• Exercise description: Print the line where "S3: none -> button (COM, N2)" occurs and every line that follows it in the data below, ending with the last line, precisely as written.

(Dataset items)
┄┄┄┄┄┄
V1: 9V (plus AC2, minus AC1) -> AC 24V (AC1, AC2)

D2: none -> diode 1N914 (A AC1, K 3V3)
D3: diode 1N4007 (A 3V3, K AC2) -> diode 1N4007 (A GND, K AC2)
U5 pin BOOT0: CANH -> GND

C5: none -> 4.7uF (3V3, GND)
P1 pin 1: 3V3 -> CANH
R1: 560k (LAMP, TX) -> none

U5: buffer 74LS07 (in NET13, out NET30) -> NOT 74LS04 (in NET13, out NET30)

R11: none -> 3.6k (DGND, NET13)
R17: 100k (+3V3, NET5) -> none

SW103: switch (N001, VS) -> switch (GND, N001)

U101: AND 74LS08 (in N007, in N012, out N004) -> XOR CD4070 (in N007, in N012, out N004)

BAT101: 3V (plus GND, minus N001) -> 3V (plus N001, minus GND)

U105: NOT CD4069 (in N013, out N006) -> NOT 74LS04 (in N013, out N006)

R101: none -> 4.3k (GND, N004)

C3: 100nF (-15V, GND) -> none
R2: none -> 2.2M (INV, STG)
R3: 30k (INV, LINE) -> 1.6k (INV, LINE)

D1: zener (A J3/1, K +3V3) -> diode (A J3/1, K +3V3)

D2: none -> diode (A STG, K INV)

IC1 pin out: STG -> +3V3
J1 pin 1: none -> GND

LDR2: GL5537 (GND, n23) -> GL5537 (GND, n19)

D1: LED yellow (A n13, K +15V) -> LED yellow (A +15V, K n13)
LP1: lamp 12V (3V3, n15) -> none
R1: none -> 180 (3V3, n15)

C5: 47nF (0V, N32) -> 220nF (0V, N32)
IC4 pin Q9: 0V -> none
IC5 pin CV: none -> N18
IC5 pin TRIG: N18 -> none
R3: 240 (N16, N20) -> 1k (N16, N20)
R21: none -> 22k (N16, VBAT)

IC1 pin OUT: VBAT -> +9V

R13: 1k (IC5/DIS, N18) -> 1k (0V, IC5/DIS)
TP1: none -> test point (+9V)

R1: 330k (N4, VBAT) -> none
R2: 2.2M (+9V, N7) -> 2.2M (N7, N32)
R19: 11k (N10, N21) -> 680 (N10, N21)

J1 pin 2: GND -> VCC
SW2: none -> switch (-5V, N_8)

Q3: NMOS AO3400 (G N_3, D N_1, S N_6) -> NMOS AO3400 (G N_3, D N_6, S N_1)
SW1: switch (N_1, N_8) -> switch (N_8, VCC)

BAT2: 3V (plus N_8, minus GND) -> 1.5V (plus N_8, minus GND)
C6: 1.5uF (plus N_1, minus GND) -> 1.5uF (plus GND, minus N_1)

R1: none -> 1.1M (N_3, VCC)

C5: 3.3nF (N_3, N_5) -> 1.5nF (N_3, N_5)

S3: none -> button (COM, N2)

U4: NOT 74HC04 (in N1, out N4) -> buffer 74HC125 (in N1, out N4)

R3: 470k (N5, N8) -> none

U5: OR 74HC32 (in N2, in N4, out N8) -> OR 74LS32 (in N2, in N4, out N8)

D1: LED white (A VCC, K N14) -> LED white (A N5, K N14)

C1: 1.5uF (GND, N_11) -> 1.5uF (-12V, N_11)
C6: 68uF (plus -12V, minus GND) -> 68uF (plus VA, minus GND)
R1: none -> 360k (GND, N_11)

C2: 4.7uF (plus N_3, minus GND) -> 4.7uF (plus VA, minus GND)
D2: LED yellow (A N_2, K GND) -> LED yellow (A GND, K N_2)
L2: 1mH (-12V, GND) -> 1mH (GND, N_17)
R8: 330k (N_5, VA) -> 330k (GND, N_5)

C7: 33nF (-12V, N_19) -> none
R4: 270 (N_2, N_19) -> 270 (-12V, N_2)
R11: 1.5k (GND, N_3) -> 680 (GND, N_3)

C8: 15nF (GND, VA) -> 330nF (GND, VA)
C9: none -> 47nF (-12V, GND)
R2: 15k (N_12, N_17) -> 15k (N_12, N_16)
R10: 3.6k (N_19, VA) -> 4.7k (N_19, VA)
┄┄┄┄┄┄
• Answer space:
S3: none -> button (COM, N2)

U4: NOT 74HC04 (in N1, out N4) -> buffer 74HC125 (in N1, out N4)

R3: 470k (N5, N8) -> none

U5: OR 74HC32 (in N2, in N4, out N8) -> OR 74LS32 (in N2, in N4, out N8)

D1: LED white (A VCC, K N14) -> LED white (A N5, K N14)

C1: 1.5uF (GND, N_11) -> 1.5uF (-12V, N_11)
C6: 68uF (plus -12V, minus GND) -> 68uF (plus VA, minus GND)
R1: none -> 360k (GND, N_11)

C2: 4.7uF (plus N_3, minus GND) -> 4.7uF (plus VA, minus GND)
D2: LED yellow (A N_2, K GND) -> LED yellow (A GND, K N_2)
L2: 1mH (-12V, GND) -> 1mH (GND, N_17)
R8: 330k (N_5, VA) -> 330k (GND, N_5)

C7: 33nF (-12V, N_19) -> none
R4: 270 (N_2, N_19) -> 270 (-12V, N_2)
R11: 1.5k (GND, N_3) -> 680 (GND, N_3)

C8: 15nF (GND, VA) -> 330nF (GND, VA)
C9: none -> 47nF (-12V, GND)
R2: 15k (N_12, N_17) -> 15k (N_12, N_16)
R10: 3.6k (N_19, VA) -> 4.7k (N_19, VA)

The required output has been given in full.